Exercise — An exact copy of the lines of the listing below between the "red pawn: 4 -> 1" line and the "yellow lemon: 3 -> 7" line, both included, is the whole answer; please omit the pictures.

Exercise data —
• • • •

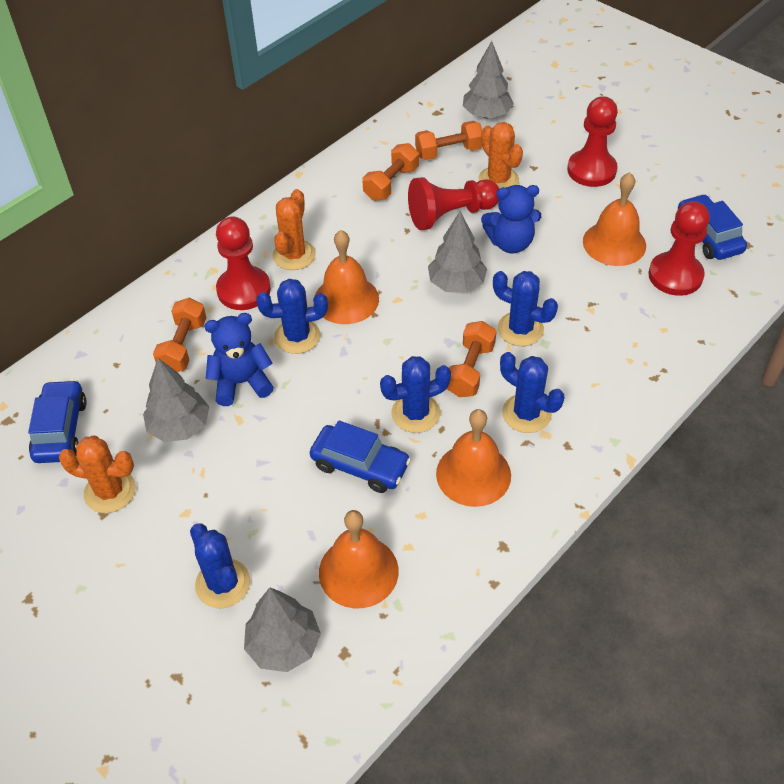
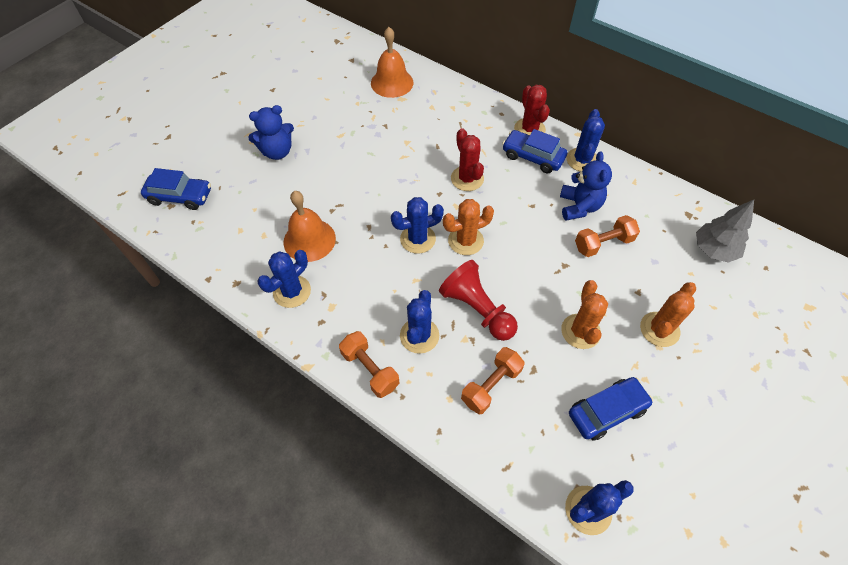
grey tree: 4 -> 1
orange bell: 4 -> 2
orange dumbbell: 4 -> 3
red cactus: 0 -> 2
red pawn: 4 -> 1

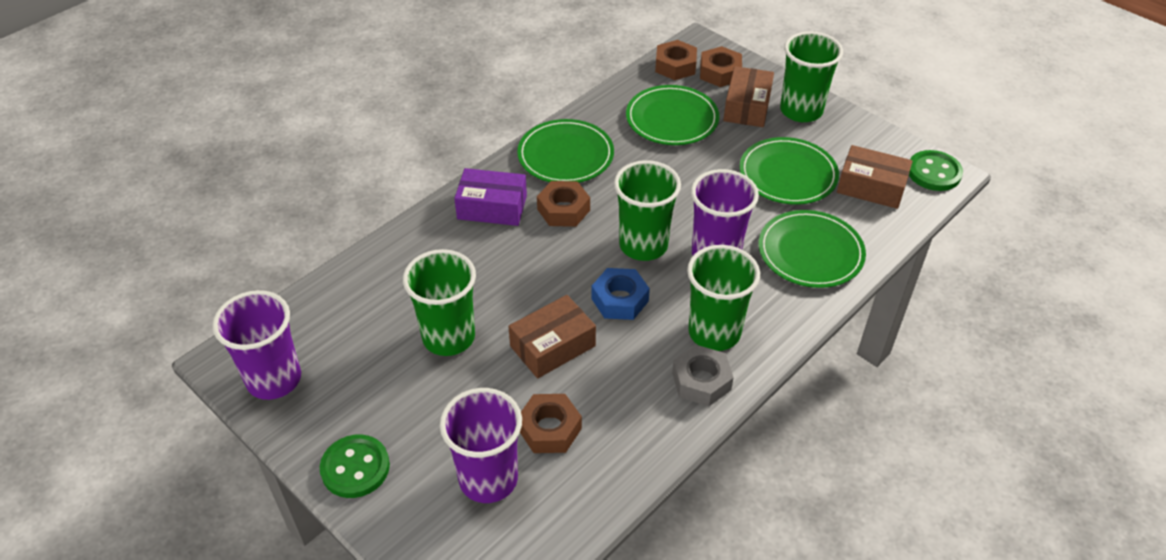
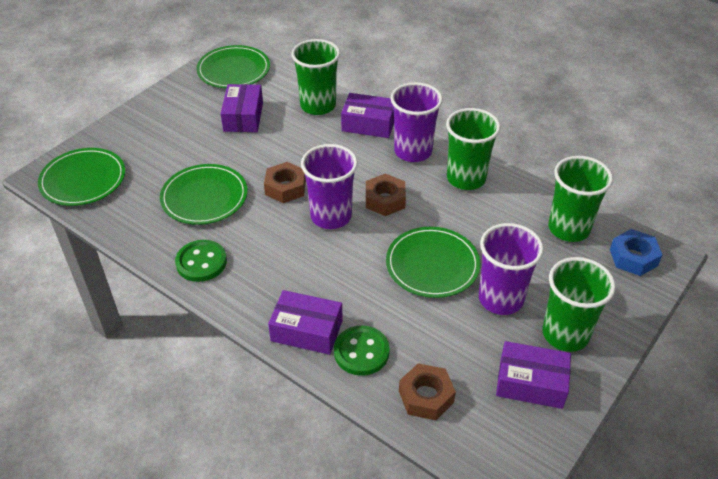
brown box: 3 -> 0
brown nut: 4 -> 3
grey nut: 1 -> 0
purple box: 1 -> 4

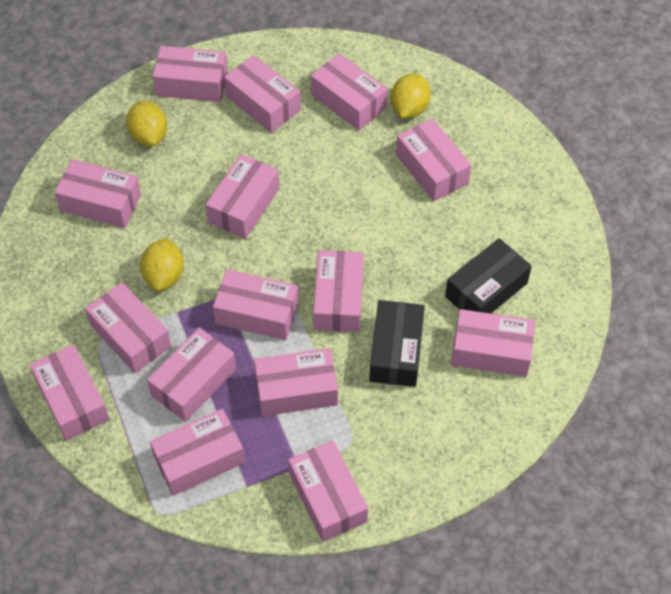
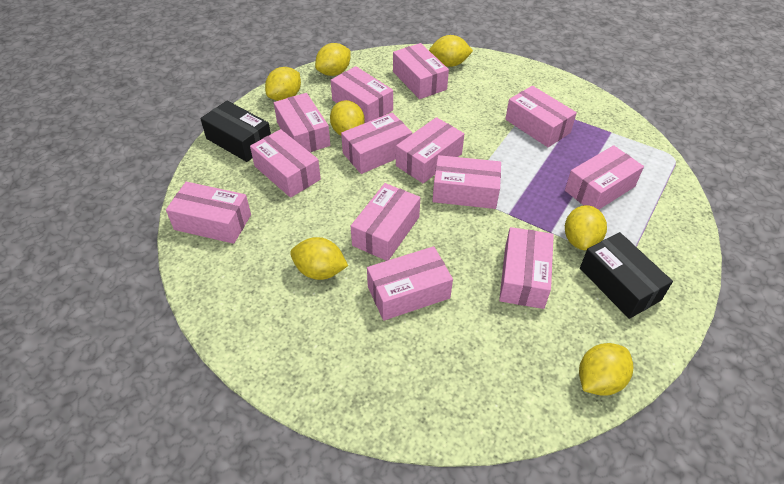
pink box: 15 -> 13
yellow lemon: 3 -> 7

• • • •

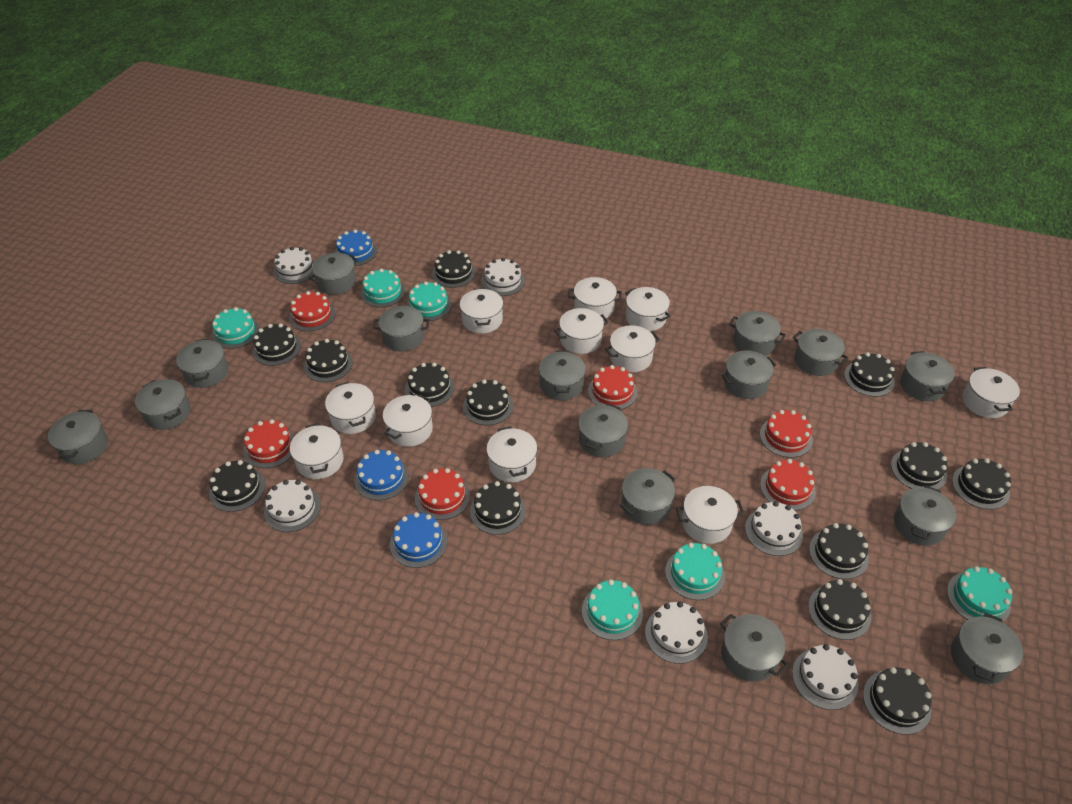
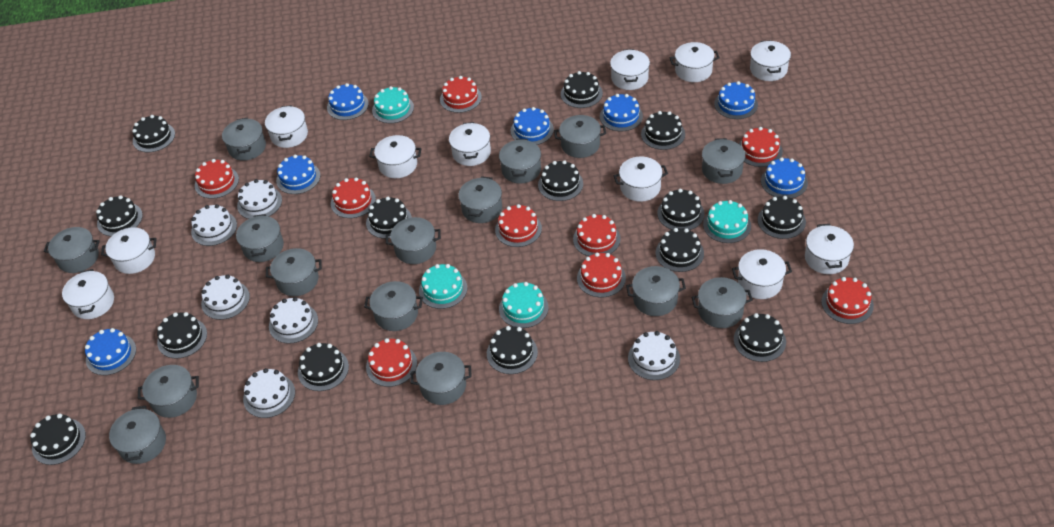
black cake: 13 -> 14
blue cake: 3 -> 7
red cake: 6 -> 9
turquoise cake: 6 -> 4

• • • •

Response area —
red pawn: 4 -> 1

brown box: 3 -> 0
brown nut: 4 -> 3
grey nut: 1 -> 0
purple box: 1 -> 4

pink box: 15 -> 13
yellow lemon: 3 -> 7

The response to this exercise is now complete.